_Task details:_
The output is the lines below from the one with "brown pear: [261,483,308,538]" through the one with "orange cupcake: [253,293,300,342]", both included, printed exactly and with no other line.

_Extracted entries:_
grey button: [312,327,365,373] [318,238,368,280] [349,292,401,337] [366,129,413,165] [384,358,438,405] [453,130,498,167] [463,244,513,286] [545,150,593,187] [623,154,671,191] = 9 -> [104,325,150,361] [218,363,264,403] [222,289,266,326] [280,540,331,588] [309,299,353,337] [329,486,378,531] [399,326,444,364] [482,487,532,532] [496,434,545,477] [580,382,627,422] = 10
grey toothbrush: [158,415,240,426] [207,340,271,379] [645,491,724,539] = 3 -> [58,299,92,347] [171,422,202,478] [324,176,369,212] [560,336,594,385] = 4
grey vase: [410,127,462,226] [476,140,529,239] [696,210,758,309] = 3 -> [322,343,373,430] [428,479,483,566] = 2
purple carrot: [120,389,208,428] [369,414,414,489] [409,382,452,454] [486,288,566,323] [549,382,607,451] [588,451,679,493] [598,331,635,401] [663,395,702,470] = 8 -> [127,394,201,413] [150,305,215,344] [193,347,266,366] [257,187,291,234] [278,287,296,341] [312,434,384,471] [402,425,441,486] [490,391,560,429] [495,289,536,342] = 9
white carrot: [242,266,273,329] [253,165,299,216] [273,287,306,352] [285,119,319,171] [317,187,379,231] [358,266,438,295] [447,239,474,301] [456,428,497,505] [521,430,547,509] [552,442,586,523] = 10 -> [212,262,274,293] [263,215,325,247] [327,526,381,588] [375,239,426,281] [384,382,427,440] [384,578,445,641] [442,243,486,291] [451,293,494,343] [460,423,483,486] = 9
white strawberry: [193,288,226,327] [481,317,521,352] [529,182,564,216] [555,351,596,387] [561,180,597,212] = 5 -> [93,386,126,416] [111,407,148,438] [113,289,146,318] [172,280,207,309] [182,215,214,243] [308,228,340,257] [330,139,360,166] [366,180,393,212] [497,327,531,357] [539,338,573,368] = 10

--

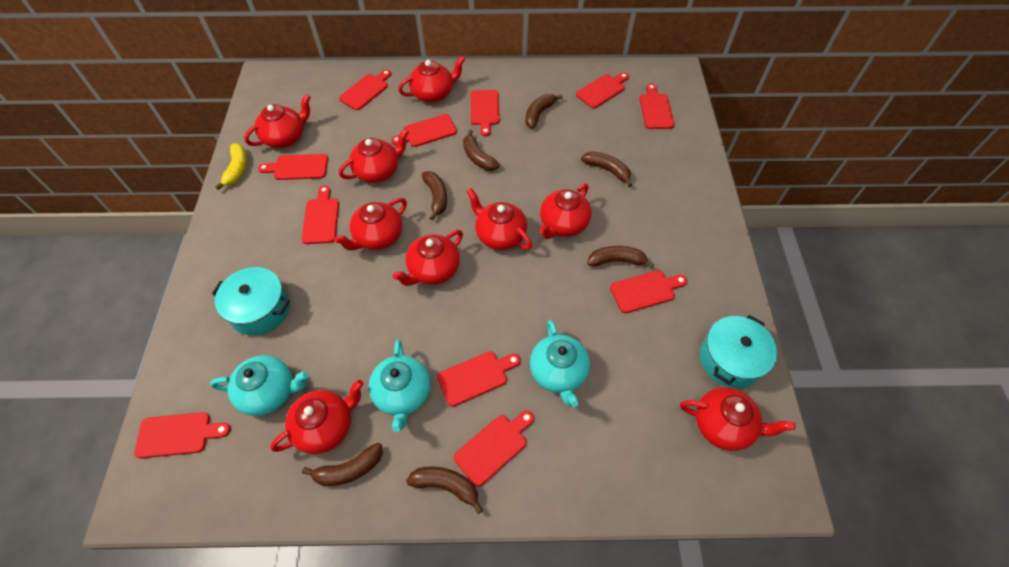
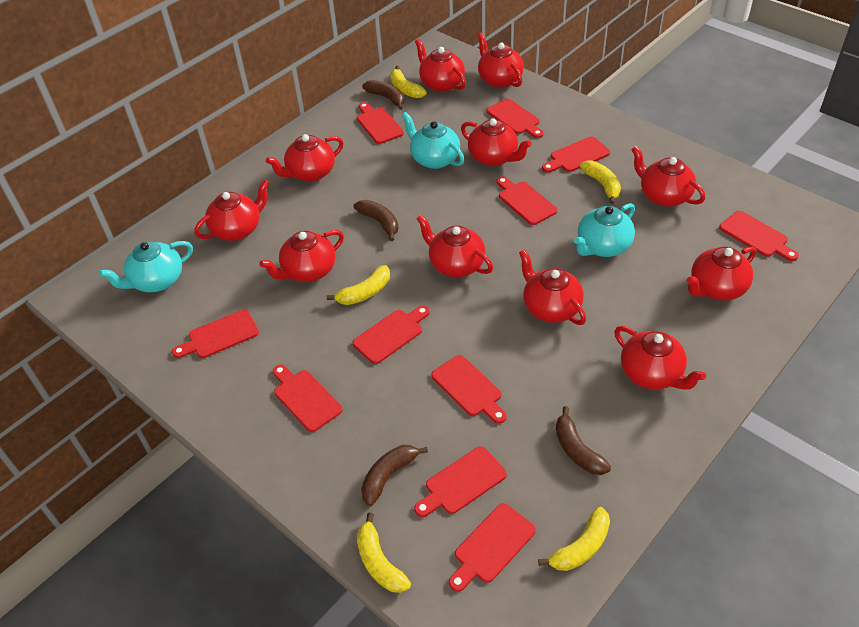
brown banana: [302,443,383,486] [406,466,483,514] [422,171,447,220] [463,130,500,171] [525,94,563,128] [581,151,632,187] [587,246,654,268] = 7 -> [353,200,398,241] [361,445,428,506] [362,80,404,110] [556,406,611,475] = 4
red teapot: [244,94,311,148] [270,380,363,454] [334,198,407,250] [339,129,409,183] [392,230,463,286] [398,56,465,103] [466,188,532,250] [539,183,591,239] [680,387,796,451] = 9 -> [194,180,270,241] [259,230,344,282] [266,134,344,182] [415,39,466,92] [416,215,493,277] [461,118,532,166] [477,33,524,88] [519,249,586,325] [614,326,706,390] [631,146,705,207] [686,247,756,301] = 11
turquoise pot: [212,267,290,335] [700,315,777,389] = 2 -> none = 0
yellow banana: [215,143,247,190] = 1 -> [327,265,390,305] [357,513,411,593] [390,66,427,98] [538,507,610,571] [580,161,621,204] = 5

...

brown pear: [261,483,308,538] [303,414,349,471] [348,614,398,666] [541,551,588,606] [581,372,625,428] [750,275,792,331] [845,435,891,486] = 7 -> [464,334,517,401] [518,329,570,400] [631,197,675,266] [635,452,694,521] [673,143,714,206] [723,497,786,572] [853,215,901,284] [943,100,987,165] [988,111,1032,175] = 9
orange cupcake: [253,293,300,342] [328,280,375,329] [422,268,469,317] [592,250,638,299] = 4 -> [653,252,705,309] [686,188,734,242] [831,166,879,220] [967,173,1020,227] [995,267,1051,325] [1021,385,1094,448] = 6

_Exercise result:_
brown pear: [261,483,308,538] [303,414,349,471] [348,614,398,666] [541,551,588,606] [581,372,625,428] [750,275,792,331] [845,435,891,486] = 7 -> [464,334,517,401] [518,329,570,400] [631,197,675,266] [635,452,694,521] [673,143,714,206] [723,497,786,572] [853,215,901,284] [943,100,987,165] [988,111,1032,175] = 9
orange cupcake: [253,293,300,342] [328,280,375,329] [422,268,469,317] [592,250,638,299] = 4 -> [653,252,705,309] [686,188,734,242] [831,166,879,220] [967,173,1020,227] [995,267,1051,325] [1021,385,1094,448] = 6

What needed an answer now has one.